● Description of the task: Exact reproduction required: the lines below from the line with "none -> black brick G6:G7 level 2" to the line with "none -> purple brick I5:K5 level 1", both ends included, and no others.

(Before-and-after object lists)
-----

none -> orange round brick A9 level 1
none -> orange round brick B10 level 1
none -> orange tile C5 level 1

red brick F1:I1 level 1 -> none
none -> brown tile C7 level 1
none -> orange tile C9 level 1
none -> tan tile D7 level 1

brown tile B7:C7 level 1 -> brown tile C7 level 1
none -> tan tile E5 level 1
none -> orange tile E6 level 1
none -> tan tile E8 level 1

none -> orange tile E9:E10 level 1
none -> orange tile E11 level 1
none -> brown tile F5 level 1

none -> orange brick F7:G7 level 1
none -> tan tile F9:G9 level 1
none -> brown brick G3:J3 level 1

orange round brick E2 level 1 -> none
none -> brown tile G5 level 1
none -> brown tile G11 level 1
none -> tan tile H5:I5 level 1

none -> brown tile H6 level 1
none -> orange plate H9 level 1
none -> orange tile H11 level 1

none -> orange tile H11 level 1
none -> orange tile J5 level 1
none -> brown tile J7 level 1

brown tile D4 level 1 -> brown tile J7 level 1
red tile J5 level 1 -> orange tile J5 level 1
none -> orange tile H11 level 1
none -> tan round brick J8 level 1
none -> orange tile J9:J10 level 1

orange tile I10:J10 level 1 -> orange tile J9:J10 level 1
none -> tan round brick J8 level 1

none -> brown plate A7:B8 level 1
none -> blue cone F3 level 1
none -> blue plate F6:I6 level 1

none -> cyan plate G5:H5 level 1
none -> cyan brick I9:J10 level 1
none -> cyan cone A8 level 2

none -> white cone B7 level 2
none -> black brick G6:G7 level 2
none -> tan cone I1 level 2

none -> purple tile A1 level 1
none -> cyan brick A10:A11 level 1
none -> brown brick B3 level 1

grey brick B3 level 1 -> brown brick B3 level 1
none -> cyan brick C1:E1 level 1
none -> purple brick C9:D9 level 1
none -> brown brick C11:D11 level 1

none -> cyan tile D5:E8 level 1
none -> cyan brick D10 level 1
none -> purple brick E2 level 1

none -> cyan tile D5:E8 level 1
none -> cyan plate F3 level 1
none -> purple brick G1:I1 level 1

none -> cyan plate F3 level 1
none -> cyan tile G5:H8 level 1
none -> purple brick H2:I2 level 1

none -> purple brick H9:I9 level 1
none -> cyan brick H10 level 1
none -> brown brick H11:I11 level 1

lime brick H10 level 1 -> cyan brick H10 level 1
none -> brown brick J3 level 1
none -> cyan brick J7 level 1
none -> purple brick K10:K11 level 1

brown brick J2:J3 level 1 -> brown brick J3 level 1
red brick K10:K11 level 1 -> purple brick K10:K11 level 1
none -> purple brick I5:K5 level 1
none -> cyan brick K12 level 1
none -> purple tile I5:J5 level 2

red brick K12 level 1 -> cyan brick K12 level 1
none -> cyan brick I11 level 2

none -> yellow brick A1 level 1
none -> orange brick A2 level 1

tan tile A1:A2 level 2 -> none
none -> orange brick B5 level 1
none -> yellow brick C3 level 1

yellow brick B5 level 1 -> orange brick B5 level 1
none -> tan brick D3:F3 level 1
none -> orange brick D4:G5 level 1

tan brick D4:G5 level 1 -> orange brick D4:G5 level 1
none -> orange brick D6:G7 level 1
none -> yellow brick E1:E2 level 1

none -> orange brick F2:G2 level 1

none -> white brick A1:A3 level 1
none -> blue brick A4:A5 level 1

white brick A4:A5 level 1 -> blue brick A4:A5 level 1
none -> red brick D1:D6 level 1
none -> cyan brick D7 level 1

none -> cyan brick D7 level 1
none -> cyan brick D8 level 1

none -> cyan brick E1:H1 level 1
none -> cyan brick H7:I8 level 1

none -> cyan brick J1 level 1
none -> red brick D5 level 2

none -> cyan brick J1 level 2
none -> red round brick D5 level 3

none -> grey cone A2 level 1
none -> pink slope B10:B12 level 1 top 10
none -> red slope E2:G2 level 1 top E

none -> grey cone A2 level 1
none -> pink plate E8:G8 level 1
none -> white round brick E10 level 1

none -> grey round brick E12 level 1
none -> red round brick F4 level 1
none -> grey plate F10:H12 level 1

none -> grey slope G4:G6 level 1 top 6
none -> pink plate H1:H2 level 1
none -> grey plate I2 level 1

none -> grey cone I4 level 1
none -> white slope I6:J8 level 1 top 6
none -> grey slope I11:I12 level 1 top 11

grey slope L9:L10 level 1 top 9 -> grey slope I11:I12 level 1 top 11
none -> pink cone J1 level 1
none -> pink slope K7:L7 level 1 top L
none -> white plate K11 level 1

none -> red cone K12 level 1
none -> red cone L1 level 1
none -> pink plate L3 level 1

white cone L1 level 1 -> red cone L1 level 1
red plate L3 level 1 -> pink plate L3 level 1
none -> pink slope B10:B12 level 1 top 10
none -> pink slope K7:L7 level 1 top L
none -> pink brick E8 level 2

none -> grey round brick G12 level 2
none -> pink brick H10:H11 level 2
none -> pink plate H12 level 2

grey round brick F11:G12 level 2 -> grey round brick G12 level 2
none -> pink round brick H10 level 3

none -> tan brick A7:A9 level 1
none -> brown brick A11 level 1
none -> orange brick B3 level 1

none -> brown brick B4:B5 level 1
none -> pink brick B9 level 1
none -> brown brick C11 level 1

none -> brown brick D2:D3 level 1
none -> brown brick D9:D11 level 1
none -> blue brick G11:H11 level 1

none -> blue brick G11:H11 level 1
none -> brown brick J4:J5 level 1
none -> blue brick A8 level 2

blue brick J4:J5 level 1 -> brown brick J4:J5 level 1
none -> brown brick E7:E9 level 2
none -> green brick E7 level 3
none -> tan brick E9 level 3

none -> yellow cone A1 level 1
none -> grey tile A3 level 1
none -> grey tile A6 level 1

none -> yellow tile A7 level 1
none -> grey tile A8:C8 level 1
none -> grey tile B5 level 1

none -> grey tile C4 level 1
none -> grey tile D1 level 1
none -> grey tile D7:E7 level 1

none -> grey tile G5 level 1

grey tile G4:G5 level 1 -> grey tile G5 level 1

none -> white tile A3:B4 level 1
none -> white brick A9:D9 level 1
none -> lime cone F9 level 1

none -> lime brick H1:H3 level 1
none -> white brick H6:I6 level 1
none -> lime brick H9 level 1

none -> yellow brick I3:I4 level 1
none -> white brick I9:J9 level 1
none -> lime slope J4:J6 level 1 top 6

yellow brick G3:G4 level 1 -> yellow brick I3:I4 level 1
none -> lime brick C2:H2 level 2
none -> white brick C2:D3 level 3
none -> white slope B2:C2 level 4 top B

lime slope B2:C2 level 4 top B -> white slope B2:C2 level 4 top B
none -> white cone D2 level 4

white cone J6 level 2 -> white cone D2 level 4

-----

● Solution to this exercise:
none -> black brick G6:G7 level 2
none -> tan cone I1 level 2

none -> purple tile A1 level 1
none -> cyan brick A10:A11 level 1
none -> brown brick B3 level 1

grey brick B3 level 1 -> brown brick B3 level 1
none -> cyan brick C1:E1 level 1
none -> purple brick C9:D9 level 1
none -> brown brick C11:D11 level 1

none -> cyan tile D5:E8 level 1
none -> cyan brick D10 level 1
none -> purple brick E2 level 1

none -> cyan tile D5:E8 level 1
none -> cyan plate F3 level 1
none -> purple brick G1:I1 level 1

none -> cyan plate F3 level 1
none -> cyan tile G5:H8 level 1
none -> purple brick H2:I2 level 1

none -> purple brick H9:I9 level 1
none -> cyan brick H10 level 1
none -> brown brick H11:I11 level 1

lime brick H10 level 1 -> cyan brick H10 level 1
none -> brown brick J3 level 1
none -> cyan brick J7 level 1
none -> purple brick K10:K11 level 1

brown brick J2:J3 level 1 -> brown brick J3 level 1
red brick K10:K11 level 1 -> purple brick K10:K11 level 1
none -> purple brick I5:K5 level 1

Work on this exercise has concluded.